Problem statement: Give the number of lines in the records below that contain the word "none", and nothing more.

[Change listing data]
══════════════════════════════

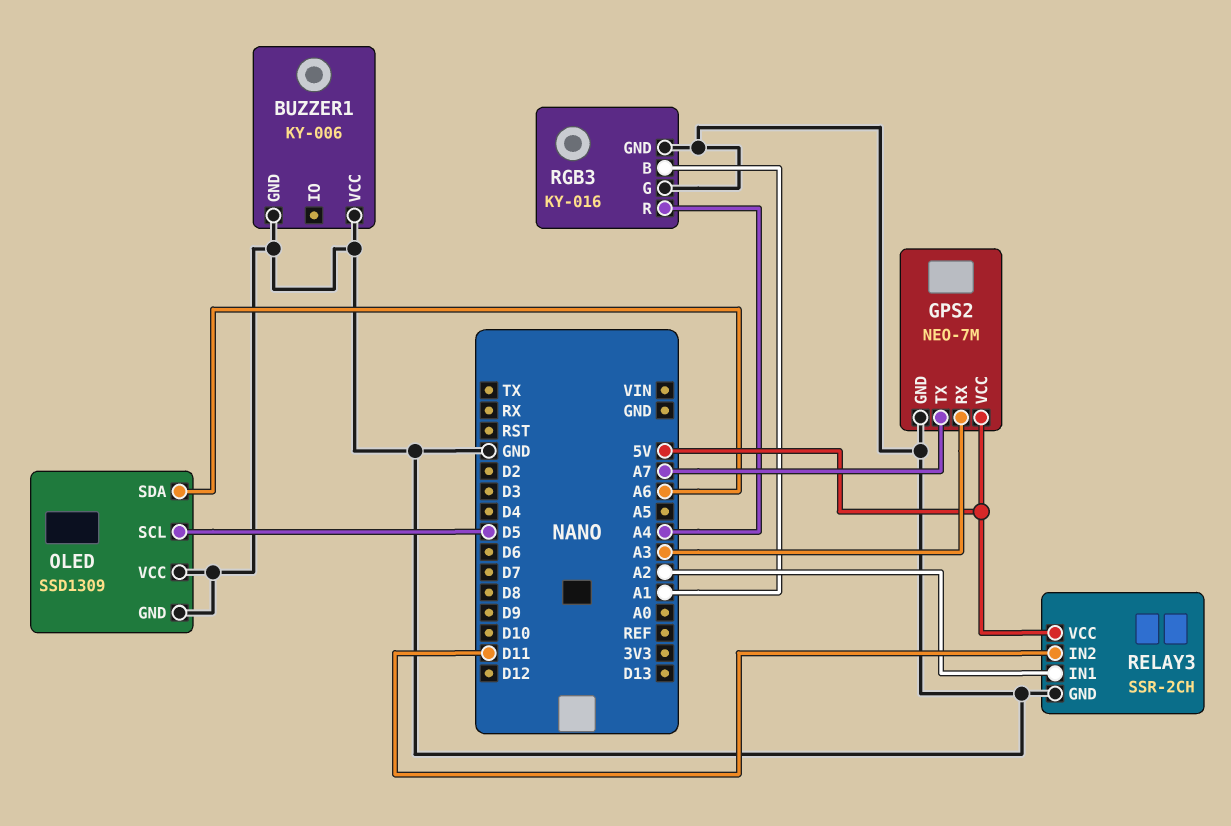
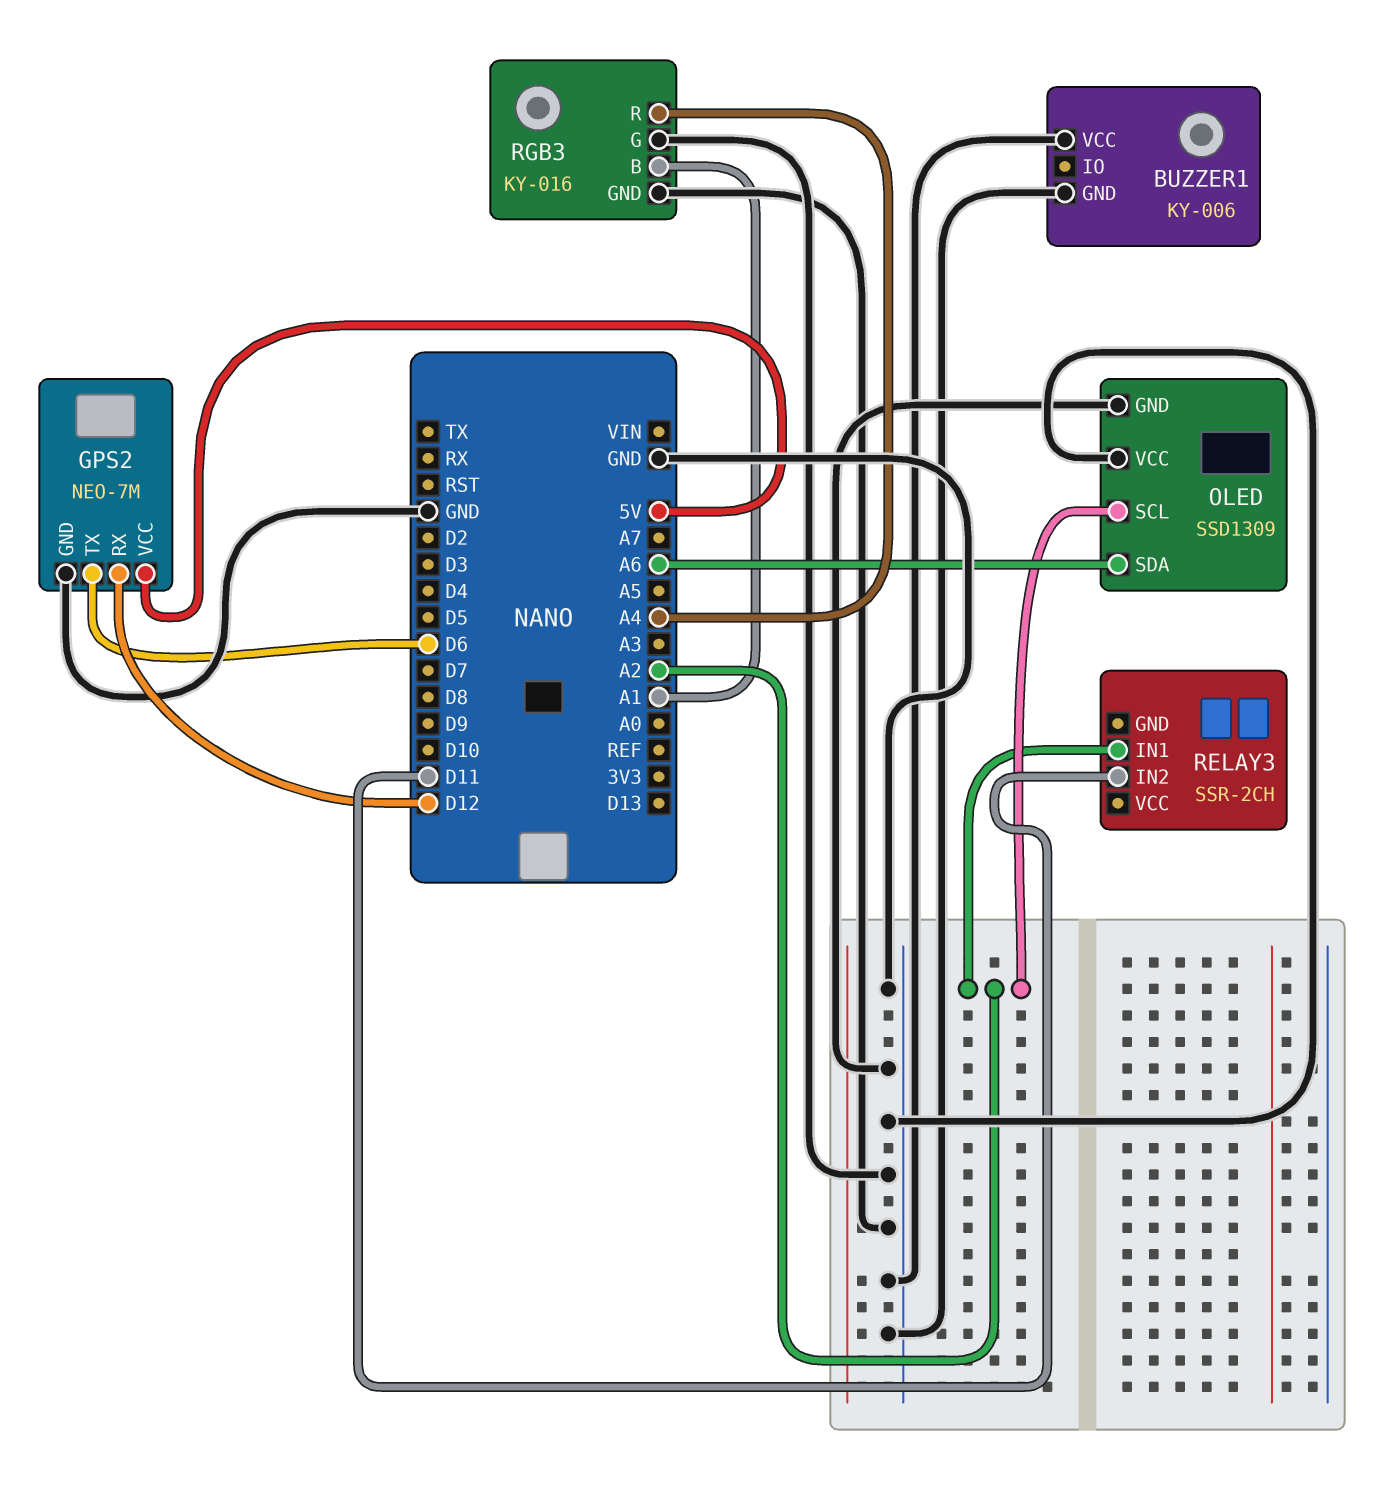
GPS2 pin RX: A3 -> D12
GPS2 pin TX: A7 -> D6
OLED pin SCL: D5 -> A2
RELAY3 pin GND: GND -> none
RELAY3 pin VCC: 5V -> none

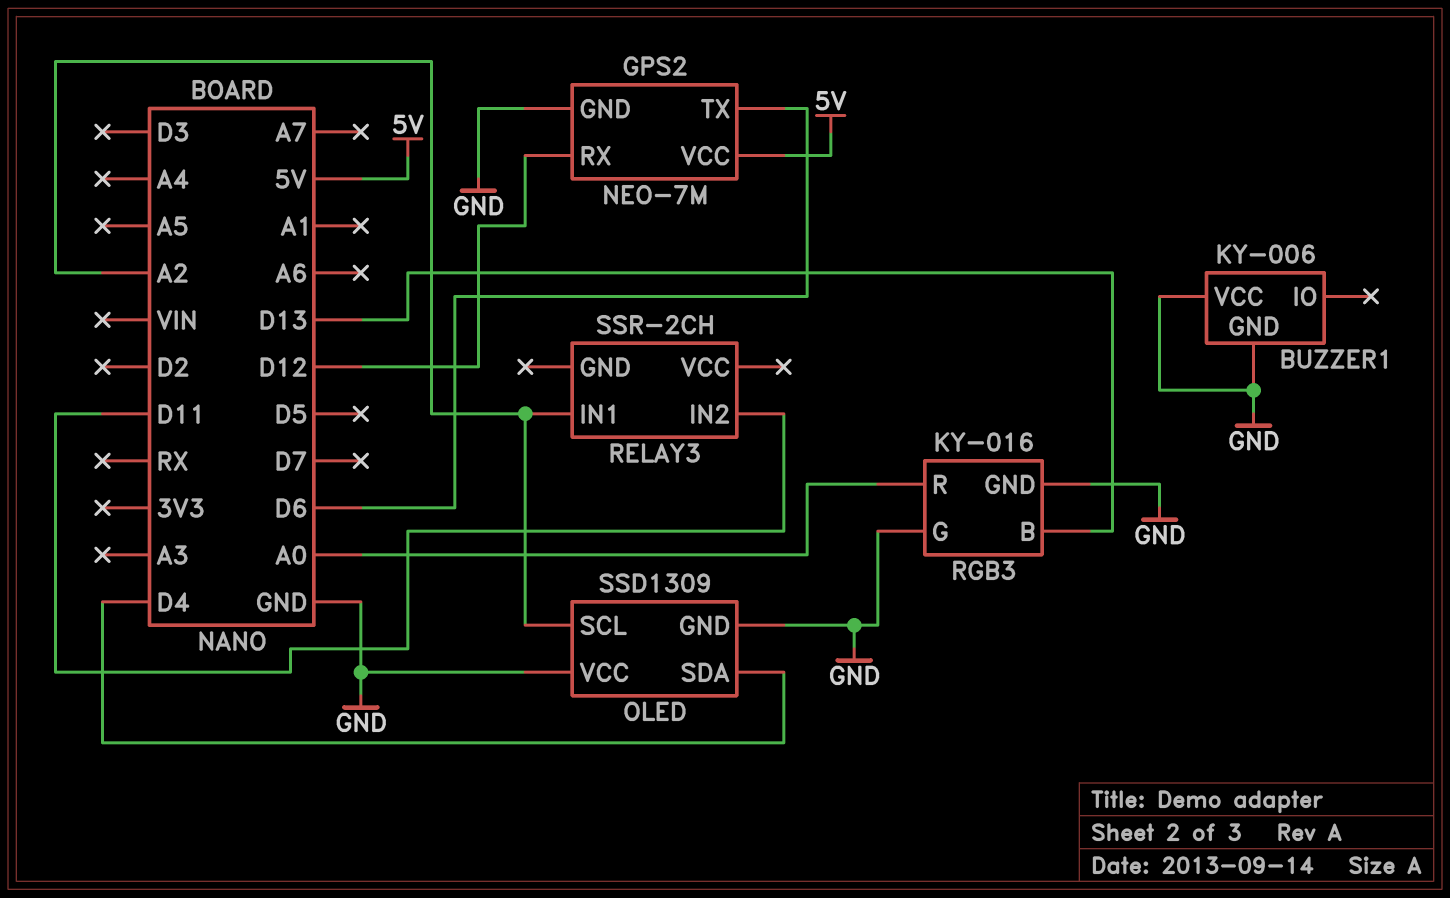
OLED pin SDA: A6 -> D4
RGB3 pin B: A1 -> D13
RGB3 pin R: A4 -> A0

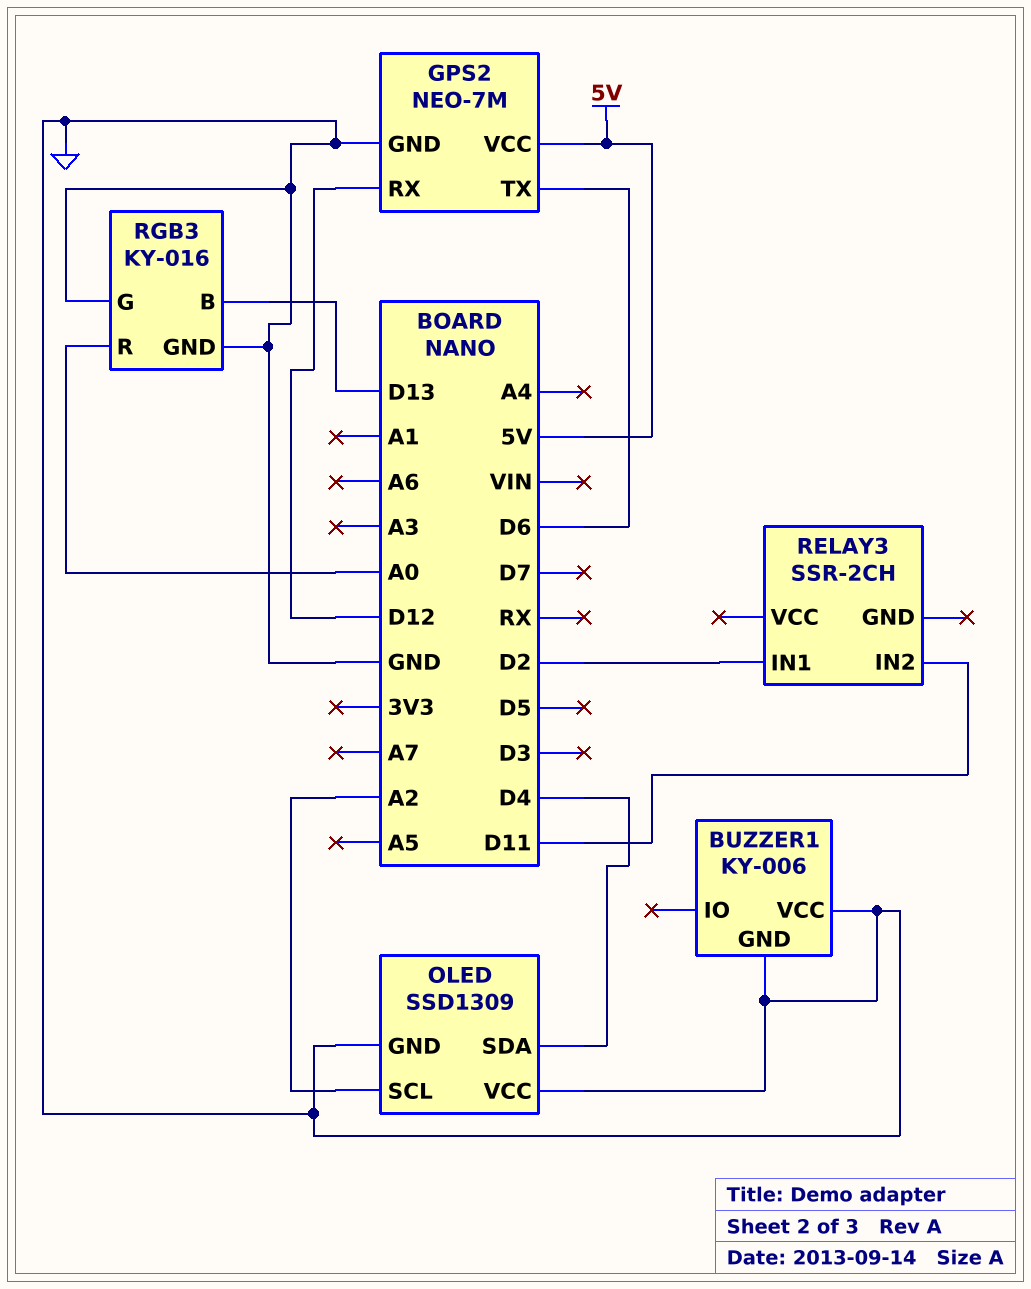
RELAY3 pin IN1: A2 -> D2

══════════════════════════════

Response area: 2